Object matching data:
+ + + + + + +

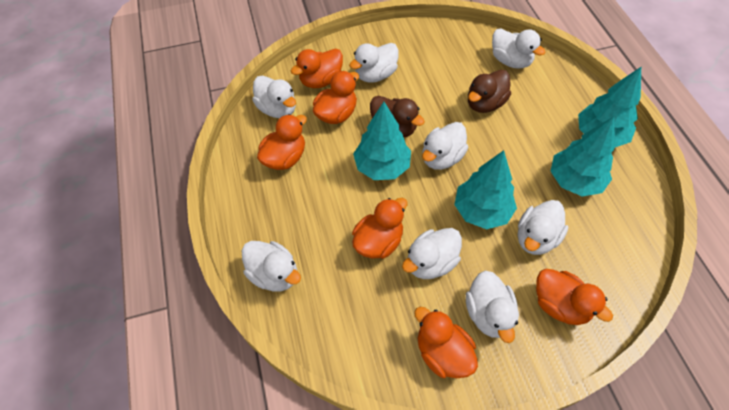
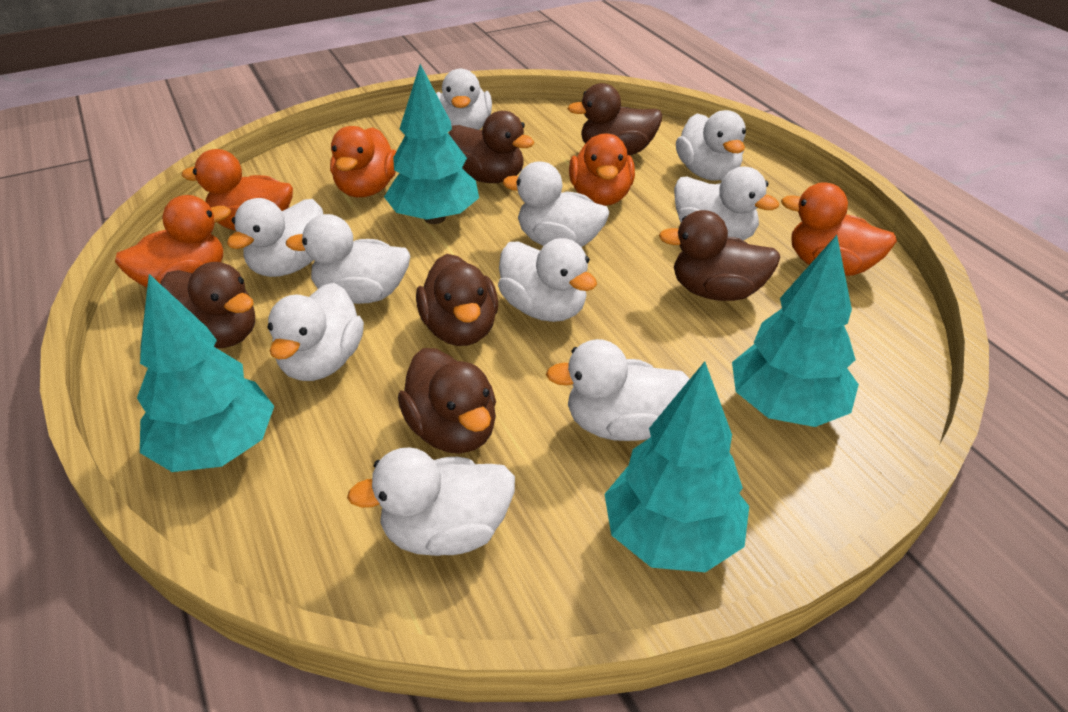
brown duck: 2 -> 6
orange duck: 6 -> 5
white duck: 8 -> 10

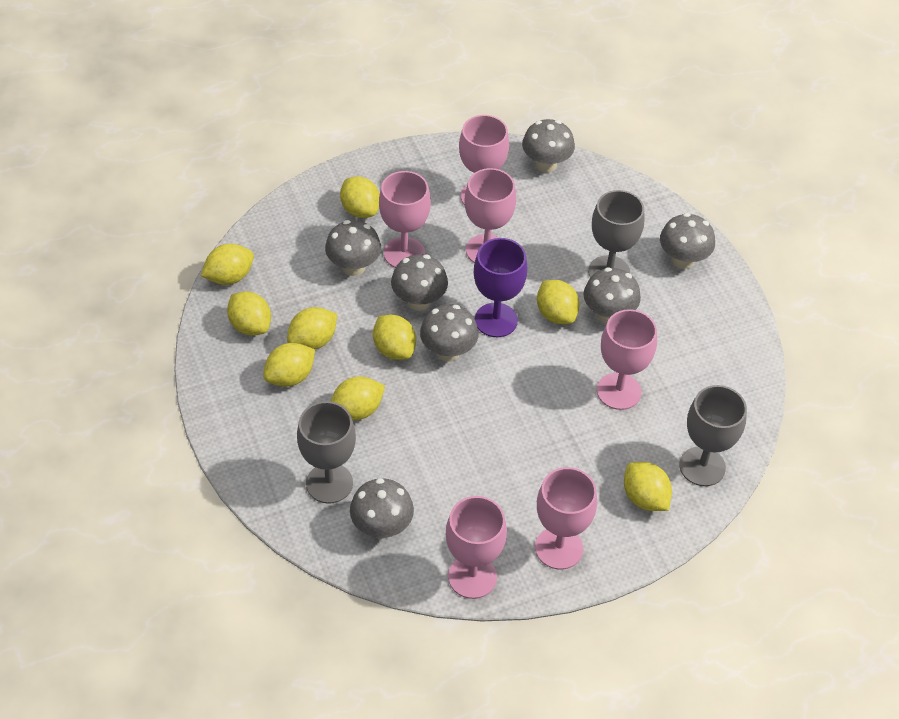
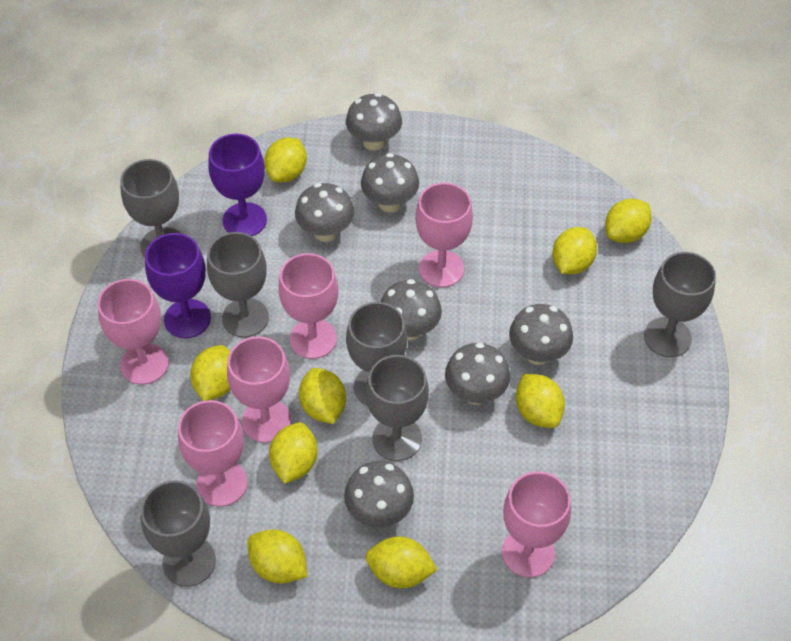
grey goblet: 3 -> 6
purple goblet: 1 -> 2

+ + + + + + +

▶ **TRY IT**:
Repeat every record above exactly, except the pictures.

▶ **FINAL ANSWER**:
brown duck: 2 -> 6
orange duck: 6 -> 5
white duck: 8 -> 10

grey goblet: 3 -> 6
purple goblet: 1 -> 2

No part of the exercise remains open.